*Task description*:
Please set out each line below exactly as it stands, without the images.

[Scene image comparisons]

=== Begin Enclosure ===

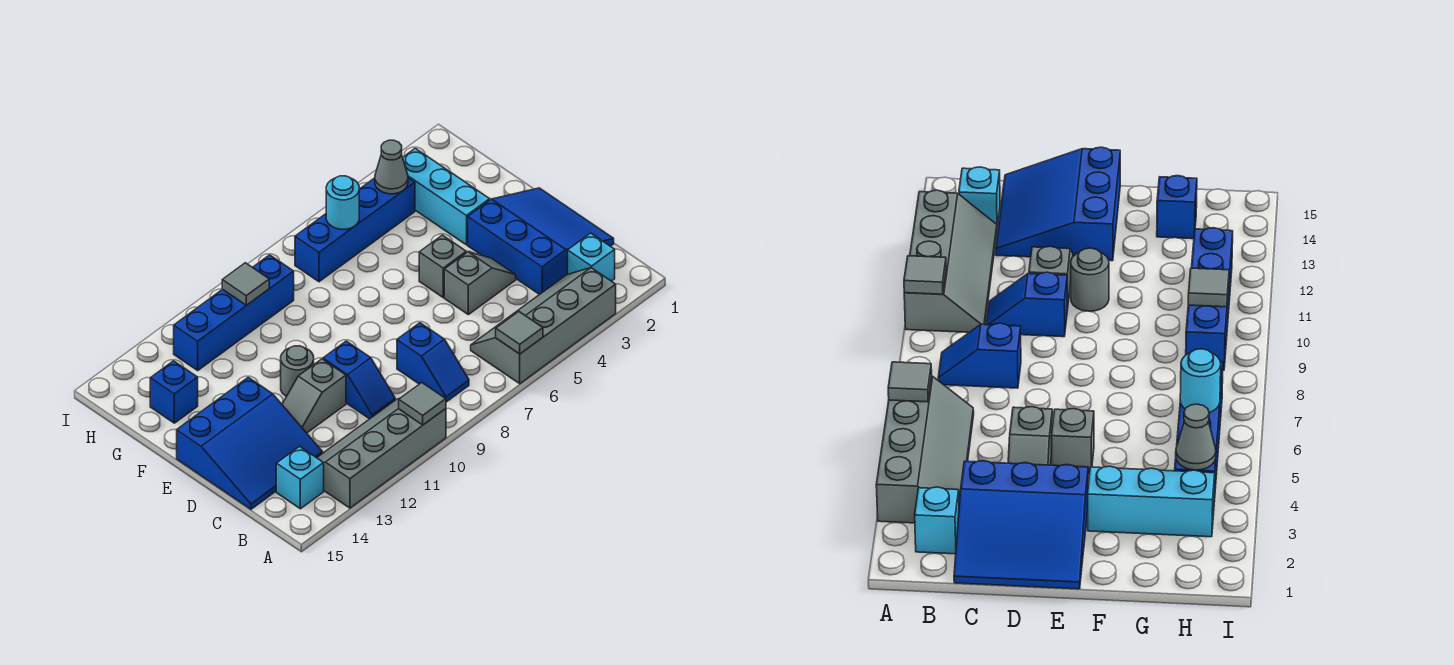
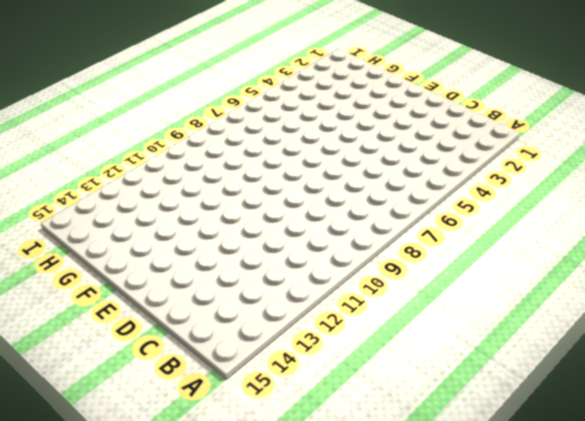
none -> grey slope A3:B6 level 1 top A
none -> grey slope A10:B13 level 1 top A
none -> cyan brick B2 level 1

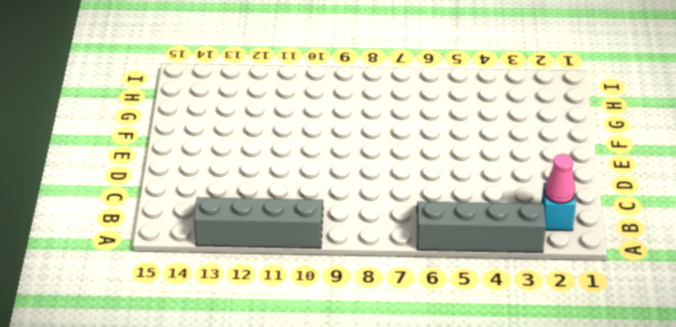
pink cone B2 level 2 -> none
none -> blue slope B8:C8 level 1 top C
none -> cyan brick B14 level 1
none -> blue slope C1:E3 level 1 top 3

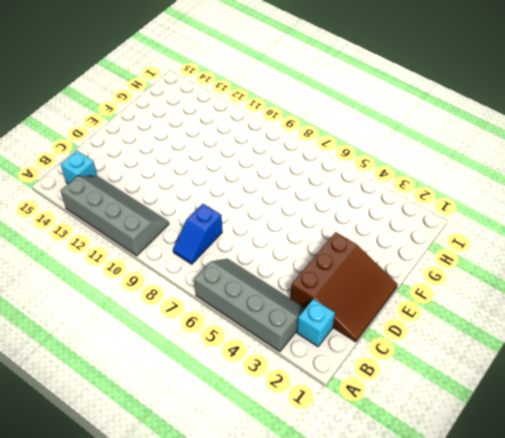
brown slope C1:E3 level 1 top 3 -> blue slope C1:E3 level 1 top 3
none -> blue slope C10:D10 level 1 top D
none -> blue slope C13:E15 level 1 top E
none -> grey slope D4:D5 level 1 top 5

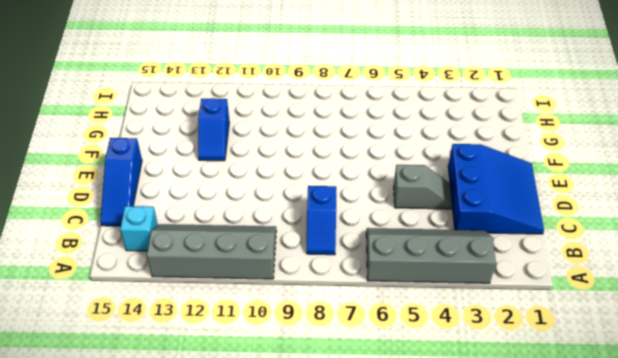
blue slope C15:E15 level 1 top E -> blue slope C13:E15 level 1 top E
blue slope F12:G12 level 1 top G -> blue slope C10:D10 level 1 top D
none -> cyan brick B2 level 1
none -> grey slope D11:D12 level 1 top 11
none -> grey brick E5 level 1

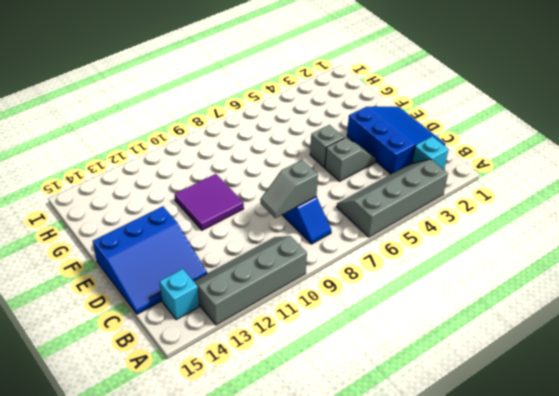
grey slope C8:C9 level 2 top 8 -> grey slope D11:D12 level 1 top 11
purple tile E10:F11 level 1 -> grey round brick E11 level 1
none -> blue slope C10:D10 level 1 top D
none -> cyan brick F3:H3 level 1
none -> blue brick G14 level 1

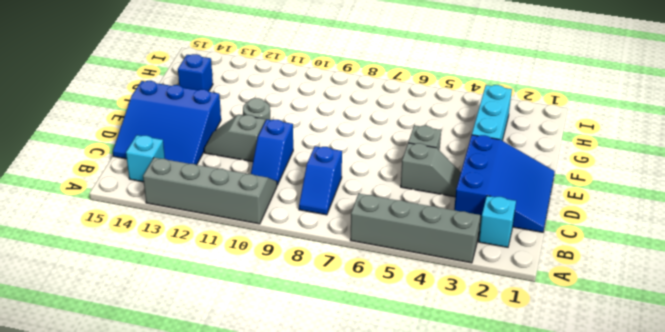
none -> blue brick H4:H7 level 1
none -> blue brick H9:H12 level 1
none -> grey tile A6 level 2

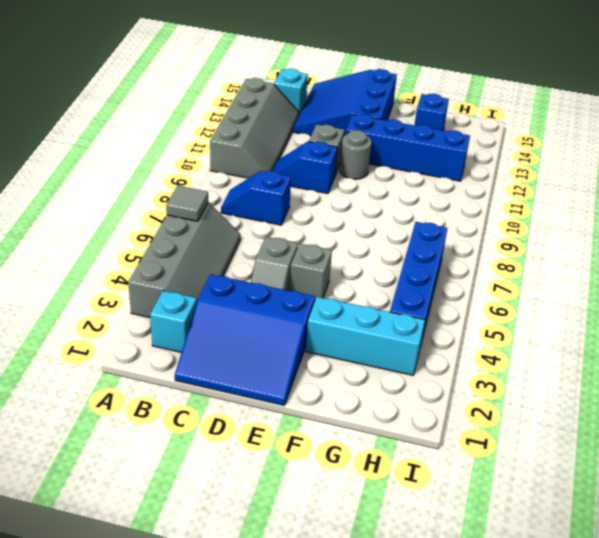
blue brick E12:H12 level 1 -> blue brick H9:H12 level 1
none -> grey tile A10 level 2
none -> grey cone H4 level 2
none -> cyan round brick H6 level 2

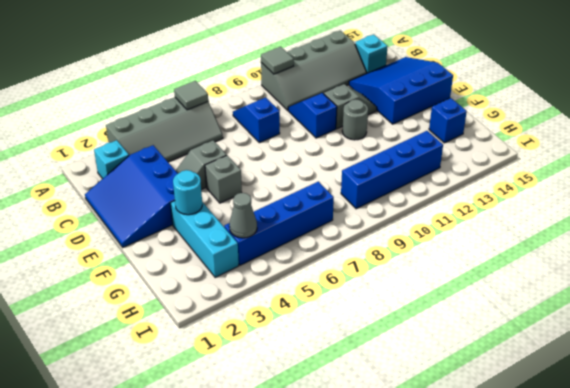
cyan round brick F3 level 2 -> cyan round brick H6 level 2
none -> grey tile H10 level 2

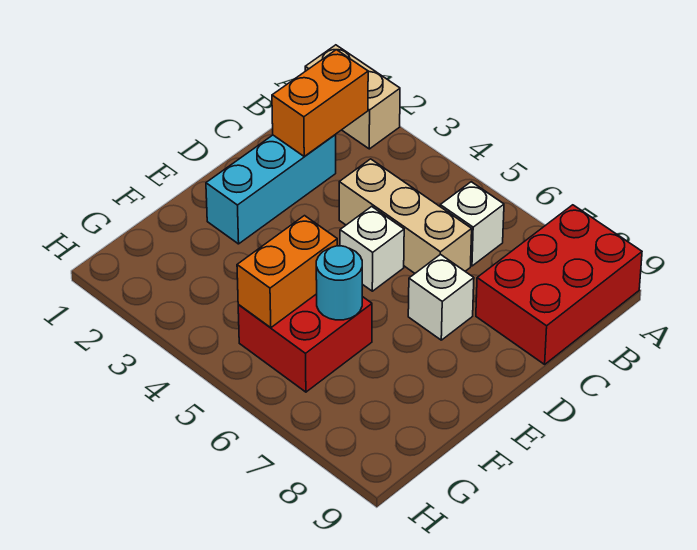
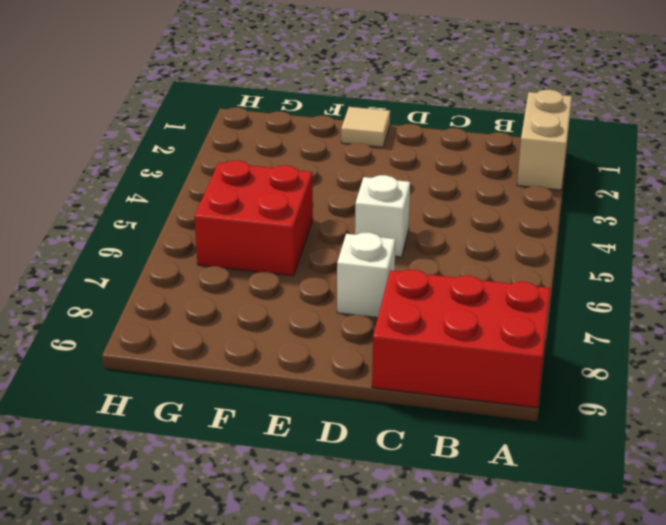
tan tile E1 level 1 -> none
none -> white brick B6 level 1
none -> cyan brick C2:E2 level 1

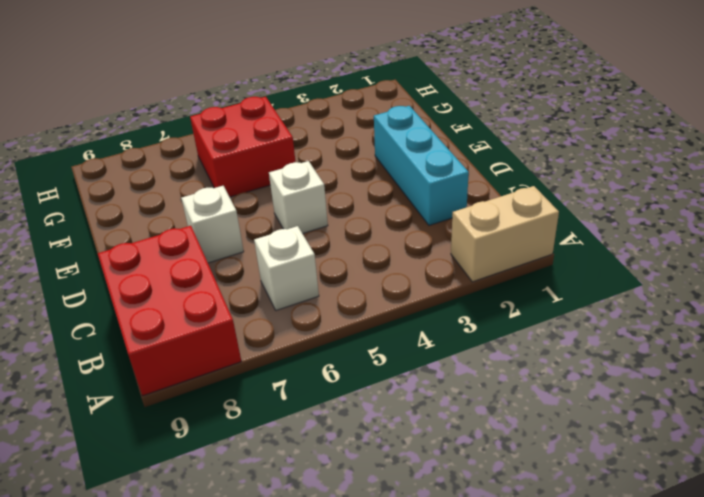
none -> tan brick C4:C6 level 1
none -> orange brick B2:C2 level 2

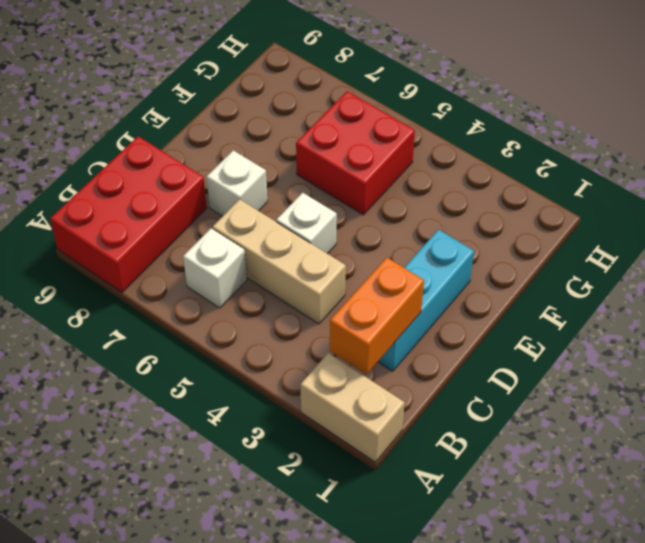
none -> orange brick F5:G5 level 2
none -> cyan round brick F6 level 2

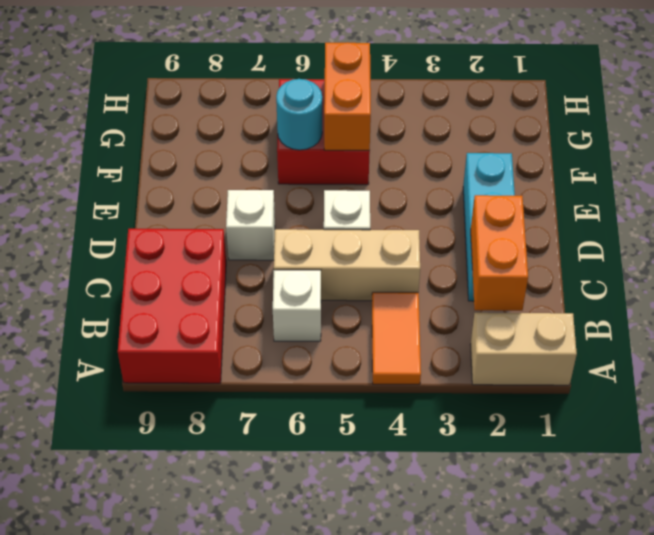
orange tile A4:B4 level 1 -> none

=== End Enclosure ===

*Task response*:
none -> grey slope A3:B6 level 1 top A
none -> grey slope A10:B13 level 1 top A
none -> cyan brick B2 level 1

pink cone B2 level 2 -> none
none -> blue slope B8:C8 level 1 top C
none -> cyan brick B14 level 1
none -> blue slope C1:E3 level 1 top 3

brown slope C1:E3 level 1 top 3 -> blue slope C1:E3 level 1 top 3
none -> blue slope C10:D10 level 1 top D
none -> blue slope C13:E15 level 1 top E
none -> grey slope D4:D5 level 1 top 5

blue slope C15:E15 level 1 top E -> blue slope C13:E15 level 1 top E
blue slope F12:G12 level 1 top G -> blue slope C10:D10 level 1 top D
none -> cyan brick B2 level 1
none -> grey slope D11:D12 level 1 top 11
none -> grey brick E5 level 1

grey slope C8:C9 level 2 top 8 -> grey slope D11:D12 level 1 top 11
purple tile E10:F11 level 1 -> grey round brick E11 level 1
none -> blue slope C10:D10 level 1 top D
none -> cyan brick F3:H3 level 1
none -> blue brick G14 level 1

none -> blue brick H4:H7 level 1
none -> blue brick H9:H12 level 1
none -> grey tile A6 level 2

blue brick E12:H12 level 1 -> blue brick H9:H12 level 1
none -> grey tile A10 level 2
none -> grey cone H4 level 2
none -> cyan round brick H6 level 2

cyan round brick F3 level 2 -> cyan round brick H6 level 2
none -> grey tile H10 level 2

tan tile E1 level 1 -> none
none -> white brick B6 level 1
none -> cyan brick C2:E2 level 1

none -> tan brick C4:C6 level 1
none -> orange brick B2:C2 level 2

none -> orange brick F5:G5 level 2
none -> cyan round brick F6 level 2

orange tile A4:B4 level 1 -> none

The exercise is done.